*WHAT THIS TASK INVOLVES*: Exact wording is needed for every line from the one holding "none -> yellow brick C6 level 2" to the end of the records below; write those lines out and omit the pictures.

____

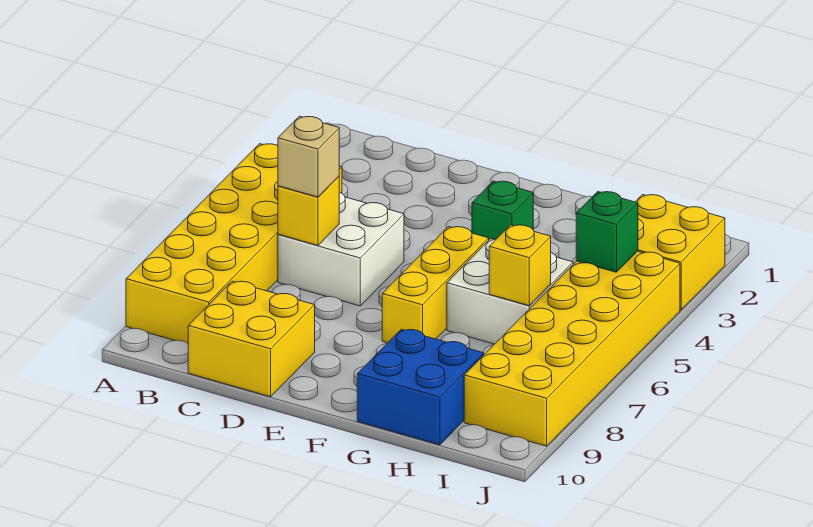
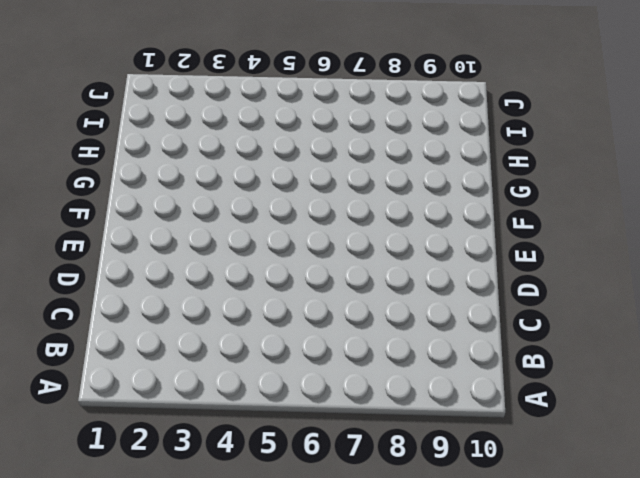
none -> yellow brick A4:B9 level 1
none -> white brick C5:D6 level 1
none -> yellow brick C9:D10 level 1

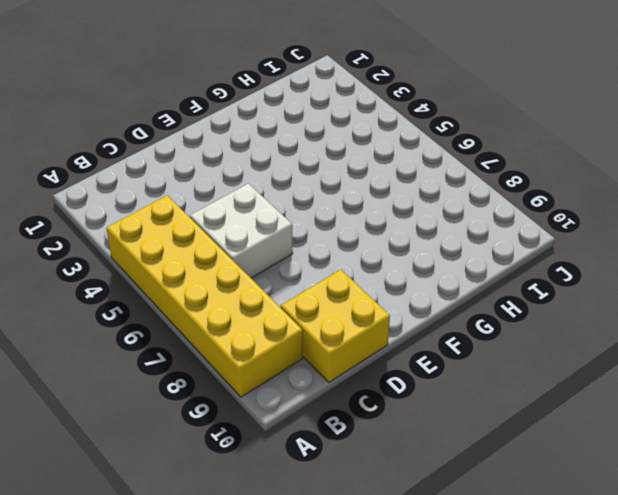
none -> green brick F3 level 1
none -> yellow brick F5:F7 level 1
none -> white brick G5:H6 level 1

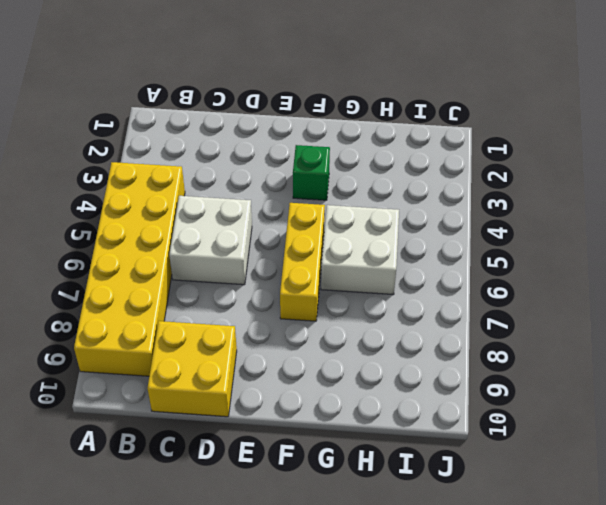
none -> blue brick G9:H10 level 1
none -> yellow brick I2:J3 level 1
none -> yellow brick I4:J9 level 1

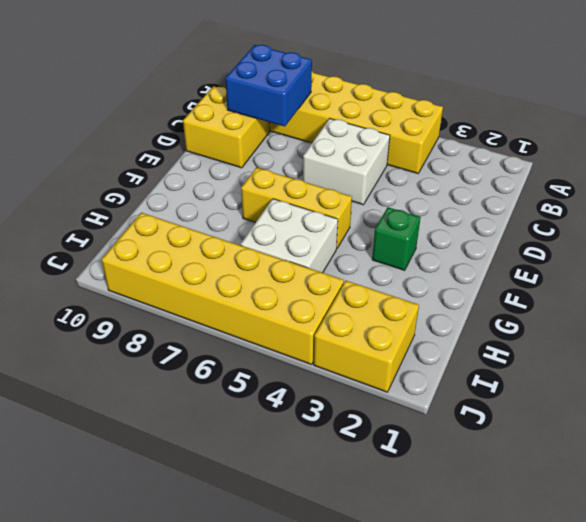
blue brick B8:C9 level 2 -> blue brick G9:H10 level 1
none -> yellow brick C6 level 2
none -> yellow brick H6 level 2
none -> green brick I4 level 2

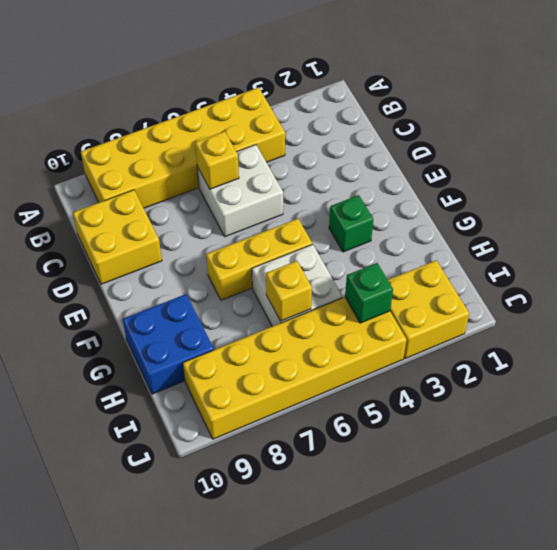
none -> tan brick C6 level 3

____

*TASK RESPONSE*:
none -> yellow brick C6 level 2
none -> yellow brick H6 level 2
none -> green brick I4 level 2

none -> tan brick C6 level 3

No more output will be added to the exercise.